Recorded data
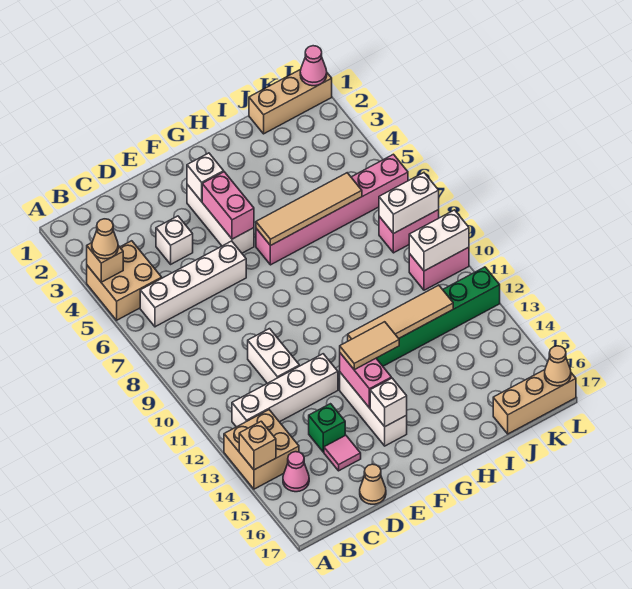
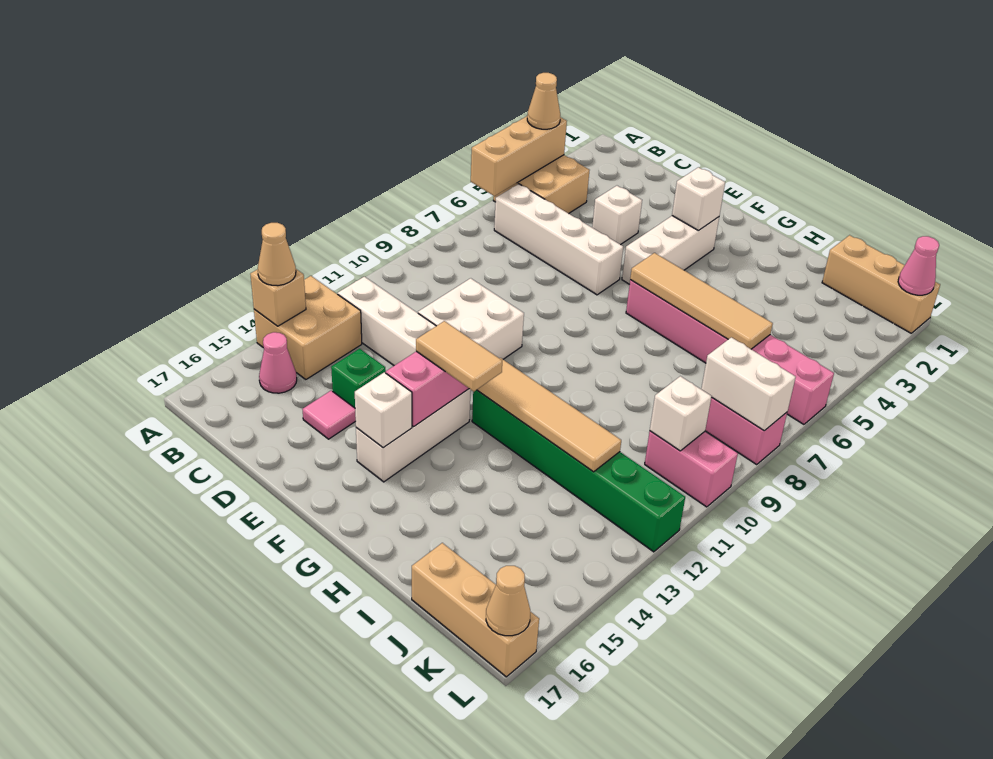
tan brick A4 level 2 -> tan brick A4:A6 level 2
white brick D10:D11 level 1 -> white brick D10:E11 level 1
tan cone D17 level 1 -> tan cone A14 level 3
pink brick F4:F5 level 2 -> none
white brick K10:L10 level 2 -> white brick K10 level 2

**Aim of the exercise:** Output exactly the lines above, from the one holding "white brick D10:D11" through the end of the data, including the first and last.

**Your response:**
white brick D10:D11 level 1 -> white brick D10:E11 level 1
tan cone D17 level 1 -> tan cone A14 level 3
pink brick F4:F5 level 2 -> none
white brick K10:L10 level 2 -> white brick K10 level 2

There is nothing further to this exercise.